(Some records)
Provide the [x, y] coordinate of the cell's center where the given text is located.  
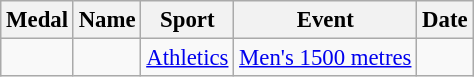
Men's 1500 metres [326, 58]
Event [326, 20]
Athletics [188, 58]
Name [107, 20]
Date [445, 20]
Medal [38, 20]
Sport [188, 20]
Pinpoint the cell where the given text exists, returning its (x, y) midpoint coordinate. 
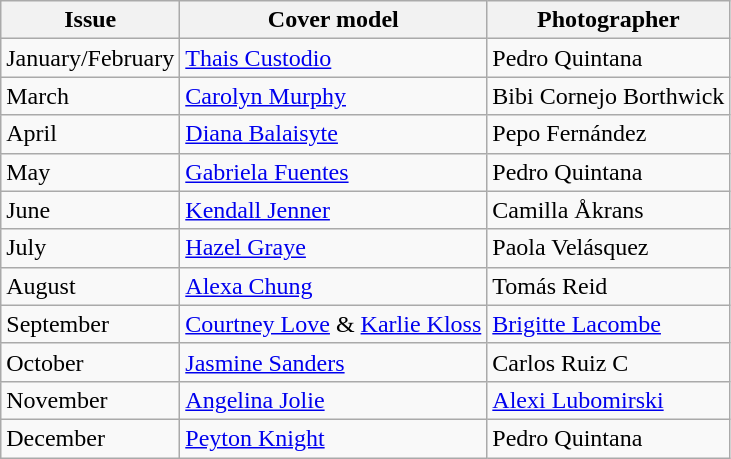
Issue (90, 20)
May (90, 172)
November (90, 400)
Hazel Graye (334, 248)
December (90, 438)
August (90, 286)
Thais Custodio (334, 58)
Bibi Cornejo Borthwick (608, 96)
Angelina Jolie (334, 400)
Courtney Love & Karlie Kloss (334, 324)
Cover model (334, 20)
July (90, 248)
Kendall Jenner (334, 210)
April (90, 134)
Carolyn Murphy (334, 96)
Carlos Ruiz C (608, 362)
Peyton Knight (334, 438)
Tomás Reid (608, 286)
Diana Balaisyte (334, 134)
Paola Velásquez (608, 248)
Jasmine Sanders (334, 362)
Alexa Chung (334, 286)
January/February (90, 58)
September (90, 324)
October (90, 362)
Gabriela Fuentes (334, 172)
June (90, 210)
Photographer (608, 20)
March (90, 96)
Pepo Fernández (608, 134)
Brigitte Lacombe (608, 324)
Camilla Åkrans (608, 210)
Alexi Lubomirski (608, 400)
Detect which cell encompasses the target text, then output its [x, y] center coordinate. 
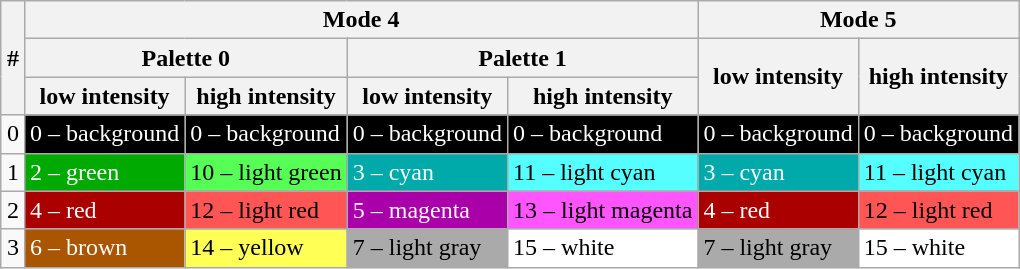
2 – green [104, 172]
2 [12, 210]
14 – yellow [266, 248]
1 [12, 172]
0 [12, 134]
10 – light green [266, 172]
3 [12, 248]
6 – brown [104, 248]
# [12, 58]
13 – light magenta [603, 210]
5 – magenta [427, 210]
Mode 5 [858, 20]
Palette 1 [522, 58]
Palette 0 [186, 58]
Mode 4 [360, 20]
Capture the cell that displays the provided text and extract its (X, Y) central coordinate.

| Exercise |
Present the data above as a Markdown table with two columns, Row and Line, giving each non-blank line its own numbered row. Leave the pictures out.

| Response to the task |
| Row | Line |
|---|---|
| 1 | Provide the [x, y] coordinate of the cell's center where the given text is located.   |
| 2 | Men's 1500 metres [326, 58] |
| 3 | Event [326, 20] |
| 4 | Athletics [188, 58] |
| 5 | Name [107, 20] |
| 6 | Date [445, 20] |
| 7 | Medal [38, 20] |
| 8 | Sport [188, 20] |
| 9 | Pinpoint the cell where the given text exists, returning its (x, y) midpoint coordinate.  |
| 10 | Issue (90, 20) |
| 11 | May (90, 172) |
| 12 | November (90, 400) |
| 13 | Hazel Graye (334, 248) |
| 14 | December (90, 438) |
| 15 | August (90, 286) |
| 16 | Thais Custodio (334, 58) |
| 17 | Bibi Cornejo Borthwick (608, 96) |
| 18 | Angelina Jolie (334, 400) |
| 19 | Courtney Love & Karlie Kloss (334, 324) |
| 20 | Cover model (334, 20) |
| 21 | July (90, 248) |
| 22 | Kendall Jenner (334, 210) |
| 23 | April (90, 134) |
| 24 | Carolyn Murphy (334, 96) |
| 25 | Carlos Ruiz C (608, 362) |
| 26 | Peyton Knight (334, 438) |
| 27 | Tomás Reid (608, 286) |
| 28 | Diana Balaisyte (334, 134) |
| 29 | Paola Velásquez (608, 248) |
| 30 | Jasmine Sanders (334, 362) |
| 31 | Alexa Chung (334, 286) |
| 32 | January/February (90, 58) |
| 33 | September (90, 324) |
| 34 | October (90, 362) |
| 35 | Gabriela Fuentes (334, 172) |
| 36 | June (90, 210) |
| 37 | Photographer (608, 20) |
| 38 | March (90, 96) |
| 39 | Pepo Fernández (608, 134) |
| 40 | Brigitte Lacombe (608, 324) |
| 41 | Camilla Åkrans (608, 210) |
| 42 | Alexi Lubomirski (608, 400) |
| 43 | Detect which cell encompasses the target text, then output its [x, y] center coordinate.  |
| 44 | 2 – green [104, 172] |
| 45 | 2 [12, 210] |
| 46 | 14 – yellow [266, 248] |
| 47 | 1 [12, 172] |
| 48 | 0 [12, 134] |
| 49 | 10 – light green [266, 172] |
| 50 | 3 [12, 248] |
| 51 | 6 – brown [104, 248] |
| 52 | # [12, 58] |
| 53 | 13 – light magenta [603, 210] |
| 54 | 5 – magenta [427, 210] |
| 55 | Mode 5 [858, 20] |
| 56 | Palette 1 [522, 58] |
| 57 | Palette 0 [186, 58] |
| 58 | Mode 4 [360, 20] |
| 59 | Capture the cell that displays the provided text and extract its (X, Y) central coordinate. |